> [DATASET EXTRACT]
+-------+

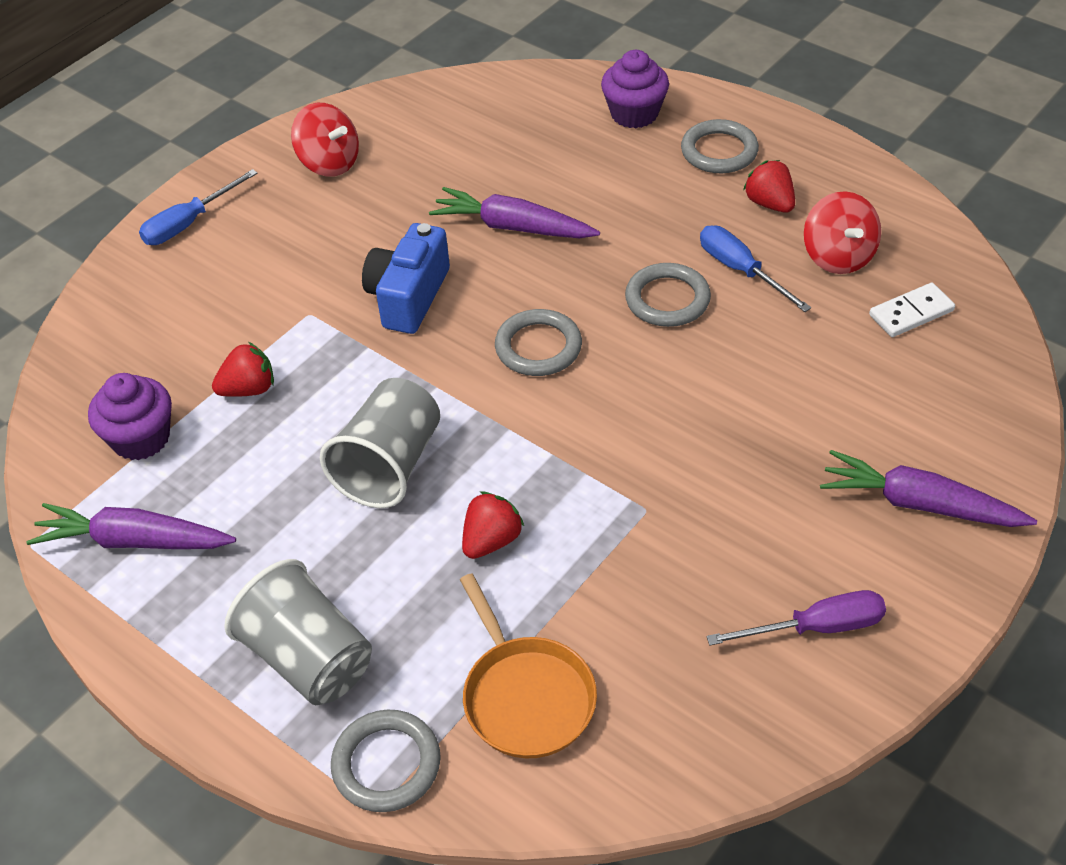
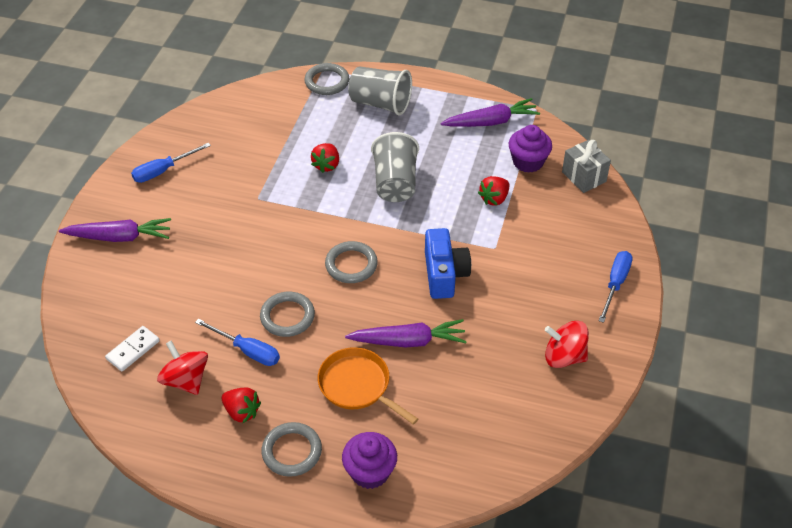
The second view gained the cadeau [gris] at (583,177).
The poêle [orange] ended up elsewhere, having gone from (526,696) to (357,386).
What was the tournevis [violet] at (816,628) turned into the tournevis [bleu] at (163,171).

+-------+

> [WORK ITEM]
Output the whole of the data, unchanged; keep the pictures out.

> [ANSWER]
The second view gained the cadeau [gris] at (583,177).
The poêle [orange] ended up elsewhere, having gone from (526,696) to (357,386).
What was the tournevis [violet] at (816,628) turned into the tournevis [bleu] at (163,171).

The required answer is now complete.